• _What to produce_: Transcribe all of the listing exactly.

• _Supplied data_:

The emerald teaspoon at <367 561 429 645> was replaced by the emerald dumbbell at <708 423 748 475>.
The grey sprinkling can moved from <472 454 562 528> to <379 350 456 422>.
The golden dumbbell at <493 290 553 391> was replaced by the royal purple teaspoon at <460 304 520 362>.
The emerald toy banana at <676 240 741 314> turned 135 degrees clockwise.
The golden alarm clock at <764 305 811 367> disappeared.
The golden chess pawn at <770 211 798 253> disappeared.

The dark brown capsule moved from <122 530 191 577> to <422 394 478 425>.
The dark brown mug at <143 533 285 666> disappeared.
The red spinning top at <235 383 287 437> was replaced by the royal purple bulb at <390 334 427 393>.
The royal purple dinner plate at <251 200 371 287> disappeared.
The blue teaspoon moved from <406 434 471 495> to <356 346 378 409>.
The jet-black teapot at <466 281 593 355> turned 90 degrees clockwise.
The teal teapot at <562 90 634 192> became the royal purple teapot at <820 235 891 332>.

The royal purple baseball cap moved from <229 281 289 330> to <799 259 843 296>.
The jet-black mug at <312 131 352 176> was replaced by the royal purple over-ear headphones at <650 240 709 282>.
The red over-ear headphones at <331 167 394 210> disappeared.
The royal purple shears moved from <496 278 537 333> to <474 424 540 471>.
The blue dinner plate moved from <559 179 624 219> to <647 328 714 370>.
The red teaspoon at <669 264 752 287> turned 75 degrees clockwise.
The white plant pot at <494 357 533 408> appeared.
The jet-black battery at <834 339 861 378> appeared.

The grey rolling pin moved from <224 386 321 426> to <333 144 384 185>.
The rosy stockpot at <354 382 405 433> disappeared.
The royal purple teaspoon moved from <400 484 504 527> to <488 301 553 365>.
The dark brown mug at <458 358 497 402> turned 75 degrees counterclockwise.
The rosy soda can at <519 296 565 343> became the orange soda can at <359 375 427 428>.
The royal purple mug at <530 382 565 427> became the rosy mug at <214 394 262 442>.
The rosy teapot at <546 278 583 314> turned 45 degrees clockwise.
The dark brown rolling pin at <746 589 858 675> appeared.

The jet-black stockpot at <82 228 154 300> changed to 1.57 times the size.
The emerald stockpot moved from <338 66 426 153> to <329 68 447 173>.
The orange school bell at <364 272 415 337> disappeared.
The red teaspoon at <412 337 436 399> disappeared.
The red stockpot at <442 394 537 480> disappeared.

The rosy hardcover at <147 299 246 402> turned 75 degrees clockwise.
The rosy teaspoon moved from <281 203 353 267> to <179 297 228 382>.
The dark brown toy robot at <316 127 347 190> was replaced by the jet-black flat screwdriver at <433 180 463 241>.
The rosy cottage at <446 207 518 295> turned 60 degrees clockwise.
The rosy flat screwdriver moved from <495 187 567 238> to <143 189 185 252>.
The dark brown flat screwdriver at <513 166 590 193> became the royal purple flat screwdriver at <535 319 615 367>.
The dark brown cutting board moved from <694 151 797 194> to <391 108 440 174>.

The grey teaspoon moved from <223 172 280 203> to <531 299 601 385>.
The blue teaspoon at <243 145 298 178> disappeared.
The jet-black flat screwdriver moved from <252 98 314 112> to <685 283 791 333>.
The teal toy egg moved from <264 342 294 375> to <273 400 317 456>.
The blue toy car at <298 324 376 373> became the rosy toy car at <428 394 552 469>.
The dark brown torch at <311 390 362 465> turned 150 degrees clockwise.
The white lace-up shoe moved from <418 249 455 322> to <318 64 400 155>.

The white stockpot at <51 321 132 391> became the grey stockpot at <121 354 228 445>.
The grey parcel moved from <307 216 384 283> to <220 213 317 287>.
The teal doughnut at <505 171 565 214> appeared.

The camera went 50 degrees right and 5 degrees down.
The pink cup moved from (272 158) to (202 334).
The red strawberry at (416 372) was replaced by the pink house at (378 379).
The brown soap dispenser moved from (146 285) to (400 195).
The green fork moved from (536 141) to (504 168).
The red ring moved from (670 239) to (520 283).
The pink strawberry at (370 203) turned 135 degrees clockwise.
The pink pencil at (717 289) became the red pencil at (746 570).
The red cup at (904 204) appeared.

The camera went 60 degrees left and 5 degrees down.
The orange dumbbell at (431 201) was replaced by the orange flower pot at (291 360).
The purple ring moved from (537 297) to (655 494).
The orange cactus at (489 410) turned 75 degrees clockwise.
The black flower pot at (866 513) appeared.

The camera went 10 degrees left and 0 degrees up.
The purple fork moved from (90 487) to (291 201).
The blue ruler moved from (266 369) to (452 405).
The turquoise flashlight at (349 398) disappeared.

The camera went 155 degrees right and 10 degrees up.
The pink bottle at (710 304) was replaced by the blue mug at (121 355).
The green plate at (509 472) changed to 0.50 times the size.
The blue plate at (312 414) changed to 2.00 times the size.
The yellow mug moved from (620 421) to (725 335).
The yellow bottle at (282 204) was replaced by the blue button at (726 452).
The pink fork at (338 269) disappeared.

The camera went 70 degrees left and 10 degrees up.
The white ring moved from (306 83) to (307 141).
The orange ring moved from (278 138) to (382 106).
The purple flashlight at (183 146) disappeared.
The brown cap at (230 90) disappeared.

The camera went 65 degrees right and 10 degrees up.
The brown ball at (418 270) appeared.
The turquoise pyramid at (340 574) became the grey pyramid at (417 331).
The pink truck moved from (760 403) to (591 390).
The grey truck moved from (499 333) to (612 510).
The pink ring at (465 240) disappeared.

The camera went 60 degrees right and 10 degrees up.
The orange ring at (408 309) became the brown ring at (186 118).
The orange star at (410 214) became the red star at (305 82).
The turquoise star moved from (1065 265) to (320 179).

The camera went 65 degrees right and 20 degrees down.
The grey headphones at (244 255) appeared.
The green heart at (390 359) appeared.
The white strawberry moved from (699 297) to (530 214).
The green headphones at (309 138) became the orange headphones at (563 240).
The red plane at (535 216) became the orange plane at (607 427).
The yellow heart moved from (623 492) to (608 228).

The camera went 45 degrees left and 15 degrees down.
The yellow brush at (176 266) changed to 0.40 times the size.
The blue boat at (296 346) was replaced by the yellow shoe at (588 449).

• _Response to the exercise_:
The emerald teaspoon at <367 561 429 645> was replaced by the emerald dumbbell at <708 423 748 475>.
The grey sprinkling can moved from <472 454 562 528> to <379 350 456 422>.
The golden dumbbell at <493 290 553 391> was replaced by the royal purple teaspoon at <460 304 520 362>.
The emerald toy banana at <676 240 741 314> turned 135 degrees clockwise.
The golden alarm clock at <764 305 811 367> disappeared.
The golden chess pawn at <770 211 798 253> disappeared.

The dark brown capsule moved from <122 530 191 577> to <422 394 478 425>.
The dark brown mug at <143 533 285 666> disappeared.
The red spinning top at <235 383 287 437> was replaced by the royal purple bulb at <390 334 427 393>.
The royal purple dinner plate at <251 200 371 287> disappeared.
The blue teaspoon moved from <406 434 471 495> to <356 346 378 409>.
The jet-black teapot at <466 281 593 355> turned 90 degrees clockwise.
The teal teapot at <562 90 634 192> became the royal purple teapot at <820 235 891 332>.

The royal purple baseball cap moved from <229 281 289 330> to <799 259 843 296>.
The jet-black mug at <312 131 352 176> was replaced by the royal purple over-ear headphones at <650 240 709 282>.
The red over-ear headphones at <331 167 394 210> disappeared.
The royal purple shears moved from <496 278 537 333> to <474 424 540 471>.
The blue dinner plate moved from <559 179 624 219> to <647 328 714 370>.
The red teaspoon at <669 264 752 287> turned 75 degrees clockwise.
The white plant pot at <494 357 533 408> appeared.
The jet-black battery at <834 339 861 378> appeared.

The grey rolling pin moved from <224 386 321 426> to <333 144 384 185>.
The rosy stockpot at <354 382 405 433> disappeared.
The royal purple teaspoon moved from <400 484 504 527> to <488 301 553 365>.
The dark brown mug at <458 358 497 402> turned 75 degrees counterclockwise.
The rosy soda can at <519 296 565 343> became the orange soda can at <359 375 427 428>.
The royal purple mug at <530 382 565 427> became the rosy mug at <214 394 262 442>.
The rosy teapot at <546 278 583 314> turned 45 degrees clockwise.
The dark brown rolling pin at <746 589 858 675> appeared.

The jet-black stockpot at <82 228 154 300> changed to 1.57 times the size.
The emerald stockpot moved from <338 66 426 153> to <329 68 447 173>.
The orange school bell at <364 272 415 337> disappeared.
The red teaspoon at <412 337 436 399> disappeared.
The red stockpot at <442 394 537 480> disappeared.

The rosy hardcover at <147 299 246 402> turned 75 degrees clockwise.
The rosy teaspoon moved from <281 203 353 267> to <179 297 228 382>.
The dark brown toy robot at <316 127 347 190> was replaced by the jet-black flat screwdriver at <433 180 463 241>.
The rosy cottage at <446 207 518 295> turned 60 degrees clockwise.
The rosy flat screwdriver moved from <495 187 567 238> to <143 189 185 252>.
The dark brown flat screwdriver at <513 166 590 193> became the royal purple flat screwdriver at <535 319 615 367>.
The dark brown cutting board moved from <694 151 797 194> to <391 108 440 174>.

The grey teaspoon moved from <223 172 280 203> to <531 299 601 385>.
The blue teaspoon at <243 145 298 178> disappeared.
The jet-black flat screwdriver moved from <252 98 314 112> to <685 283 791 333>.
The teal toy egg moved from <264 342 294 375> to <273 400 317 456>.
The blue toy car at <298 324 376 373> became the rosy toy car at <428 394 552 469>.
The dark brown torch at <311 390 362 465> turned 150 degrees clockwise.
The white lace-up shoe moved from <418 249 455 322> to <318 64 400 155>.

The white stockpot at <51 321 132 391> became the grey stockpot at <121 354 228 445>.
The grey parcel moved from <307 216 384 283> to <220 213 317 287>.
The teal doughnut at <505 171 565 214> appeared.

The camera went 50 degrees right and 5 degrees down.
The pink cup moved from (272 158) to (202 334).
The red strawberry at (416 372) was replaced by the pink house at (378 379).
The brown soap dispenser moved from (146 285) to (400 195).
The green fork moved from (536 141) to (504 168).
The red ring moved from (670 239) to (520 283).
The pink strawberry at (370 203) turned 135 degrees clockwise.
The pink pencil at (717 289) became the red pencil at (746 570).
The red cup at (904 204) appeared.

The camera went 60 degrees left and 5 degrees down.
The orange dumbbell at (431 201) was replaced by the orange flower pot at (291 360).
The purple ring moved from (537 297) to (655 494).
The orange cactus at (489 410) turned 75 degrees clockwise.
The black flower pot at (866 513) appeared.

The camera went 10 degrees left and 0 degrees up.
The purple fork moved from (90 487) to (291 201).
The blue ruler moved from (266 369) to (452 405).
The turquoise flashlight at (349 398) disappeared.

The camera went 155 degrees right and 10 degrees up.
The pink bottle at (710 304) was replaced by the blue mug at (121 355).
The green plate at (509 472) changed to 0.50 times the size.
The blue plate at (312 414) changed to 2.00 times the size.
The yellow mug moved from (620 421) to (725 335).
The yellow bottle at (282 204) was replaced by the blue button at (726 452).
The pink fork at (338 269) disappeared.

The camera went 70 degrees left and 10 degrees up.
The white ring moved from (306 83) to (307 141).
The orange ring moved from (278 138) to (382 106).
The purple flashlight at (183 146) disappeared.
The brown cap at (230 90) disappeared.

The camera went 65 degrees right and 10 degrees up.
The brown ball at (418 270) appeared.
The turquoise pyramid at (340 574) became the grey pyramid at (417 331).
The pink truck moved from (760 403) to (591 390).
The grey truck moved from (499 333) to (612 510).
The pink ring at (465 240) disappeared.

The camera went 60 degrees right and 10 degrees up.
The orange ring at (408 309) became the brown ring at (186 118).
The orange star at (410 214) became the red star at (305 82).
The turquoise star moved from (1065 265) to (320 179).

The camera went 65 degrees right and 20 degrees down.
The grey headphones at (244 255) appeared.
The green heart at (390 359) appeared.
The white strawberry moved from (699 297) to (530 214).
The green headphones at (309 138) became the orange headphones at (563 240).
The red plane at (535 216) became the orange plane at (607 427).
The yellow heart moved from (623 492) to (608 228).

The camera went 45 degrees left and 15 degrees down.
The yellow brush at (176 266) changed to 0.40 times the size.
The blue boat at (296 346) was replaced by the yellow shoe at (588 449).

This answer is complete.